EXERCISE GOAL: Lines with "none": pull these out of the listing below.

** Opening DATA FOR PROCESSING block **

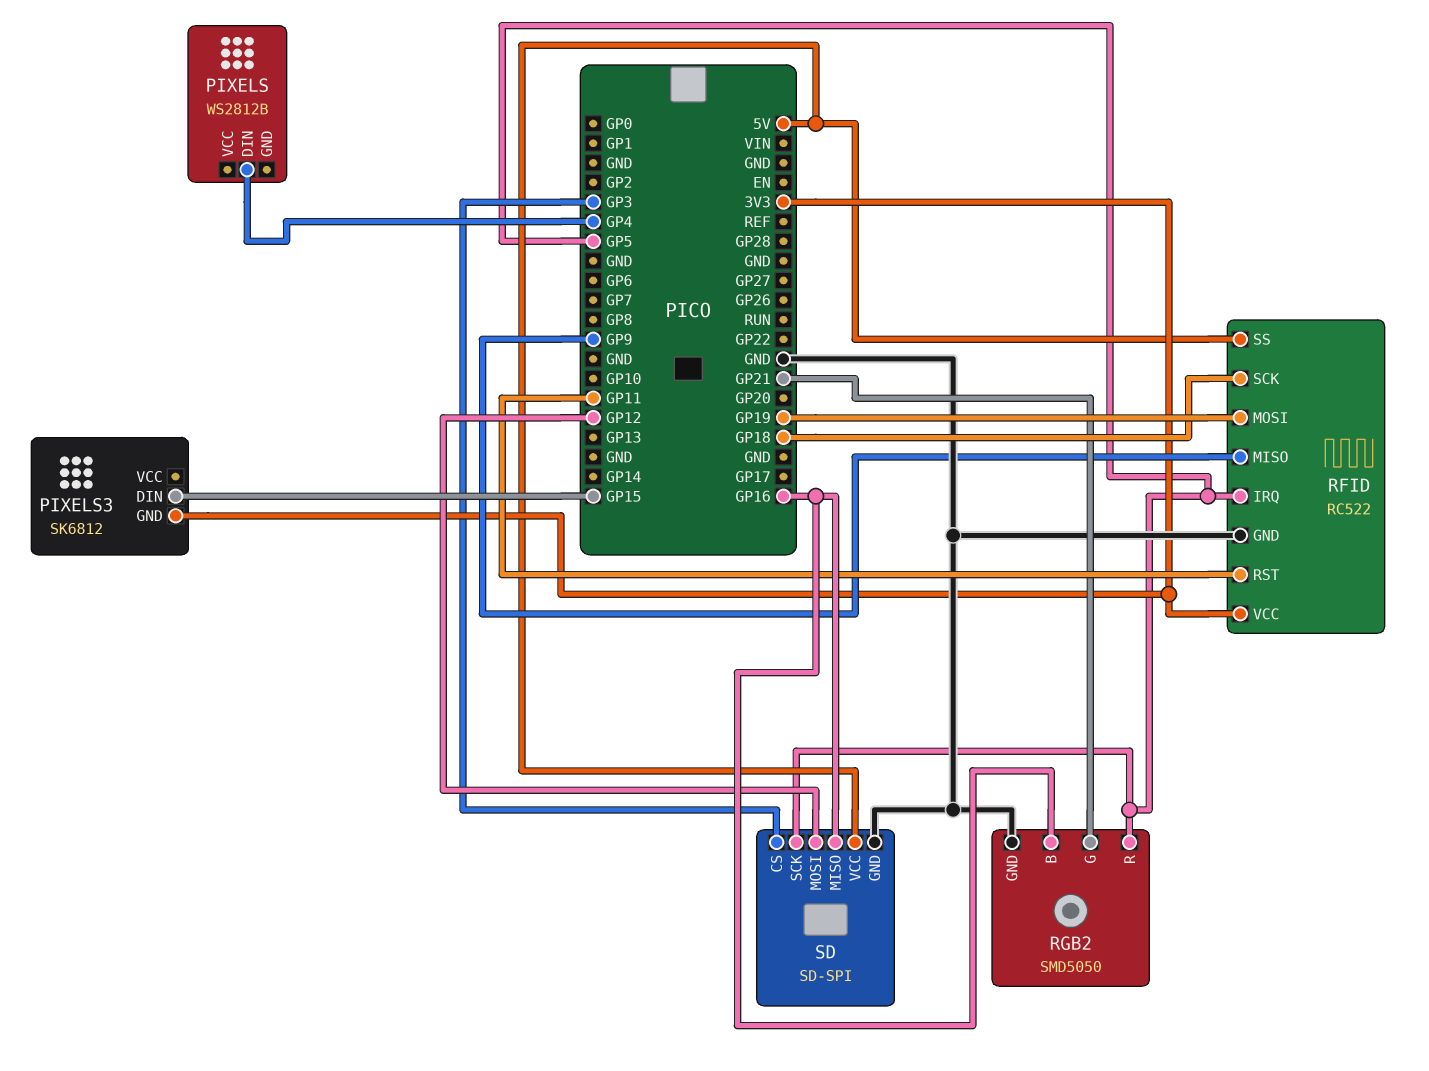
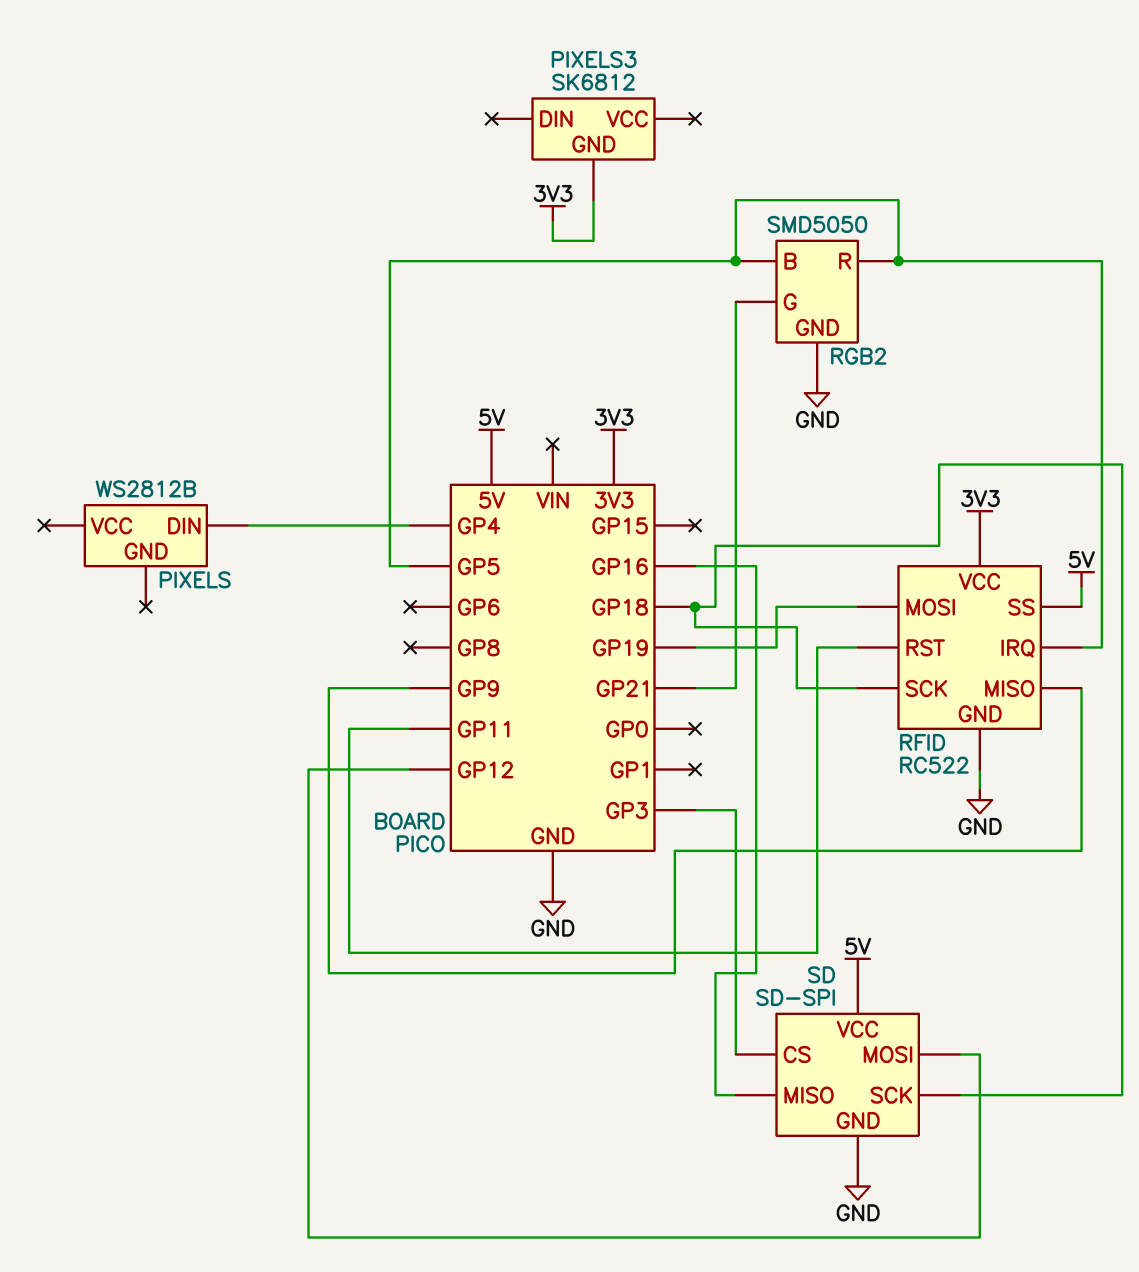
PIXELS3 pin DIN: GP15 -> none
RGB2 pin B: GP16 -> GP5
SD pin SCK: GP5 -> GP18

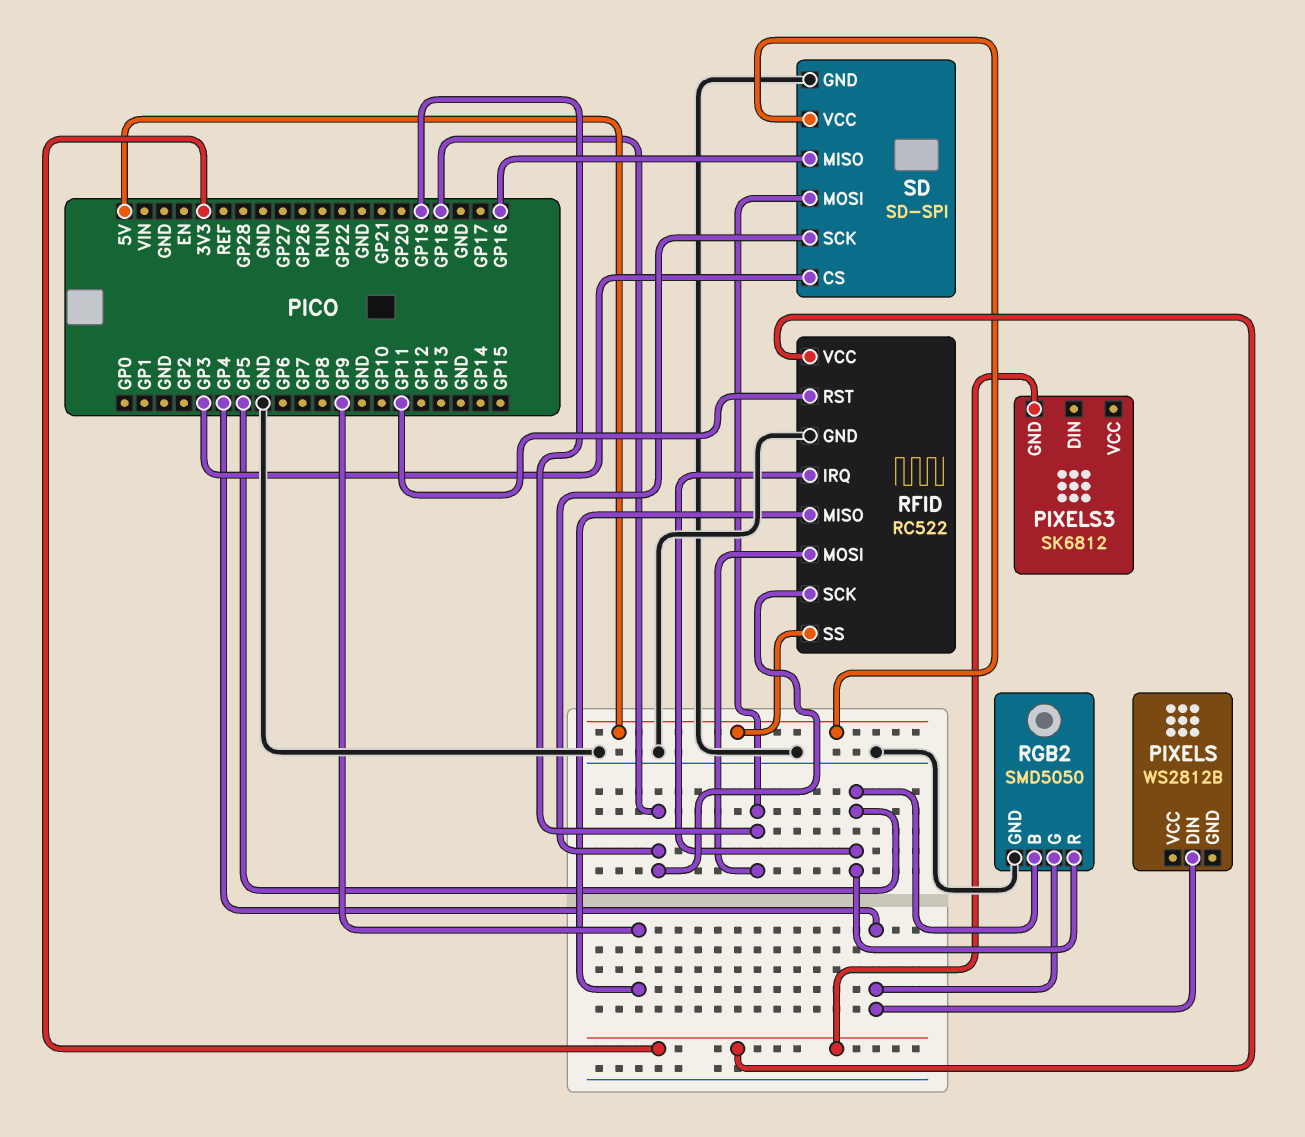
RGB2 pin G: GP21 -> GP4
SD pin MOSI: GP12 -> GP19

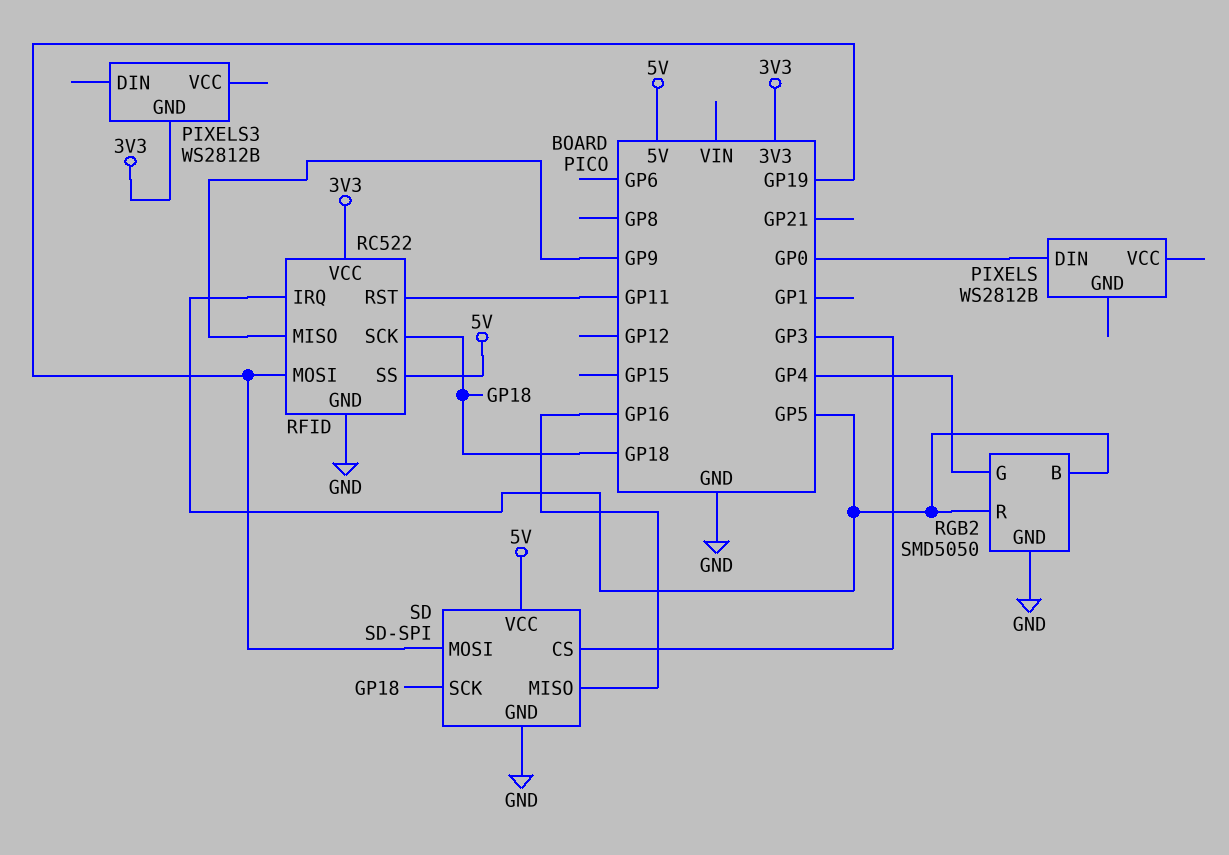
PIXELS pin DIN: GP4 -> GP0
PIXELS3: SK6812 -> WS2812B

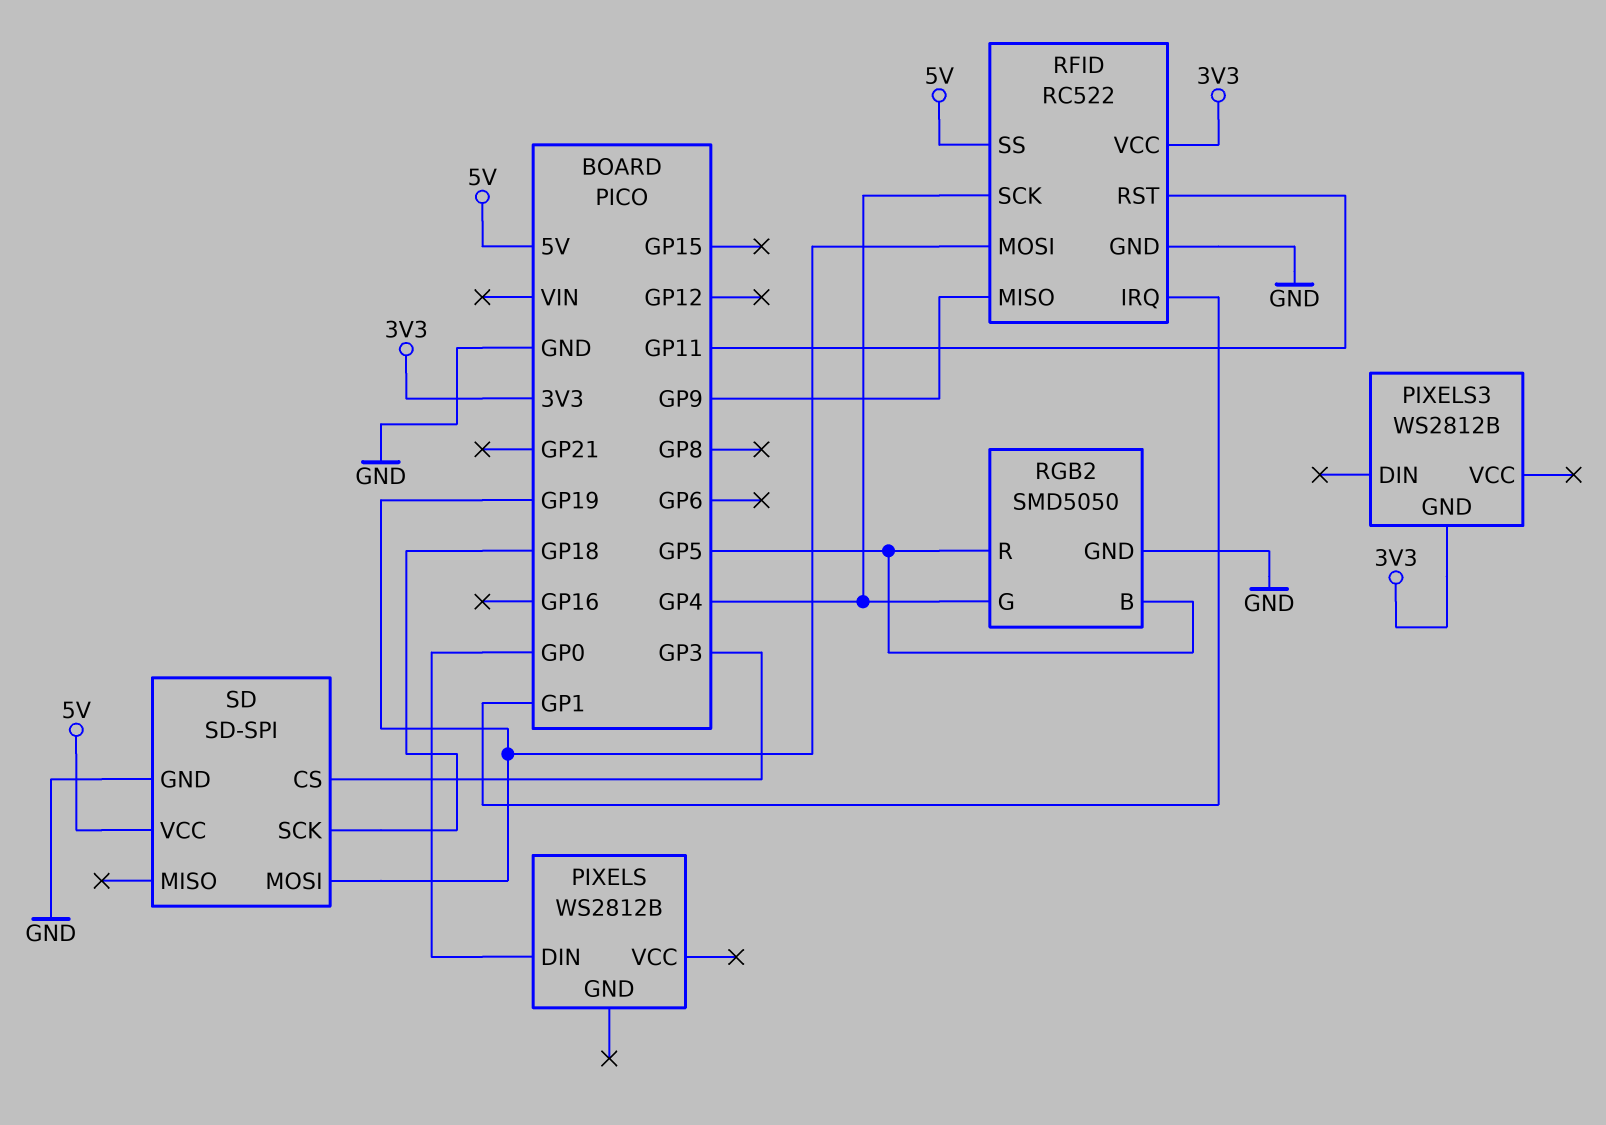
RFID pin IRQ: GP5 -> GP1
RFID pin SCK: GP18 -> GP4
SD pin MISO: GP16 -> none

** Closing DATA FOR PROCESSING block **

RESULT FOR THIS TASK:
PIXELS3 pin DIN: GP15 -> none
SD pin MISO: GP16 -> none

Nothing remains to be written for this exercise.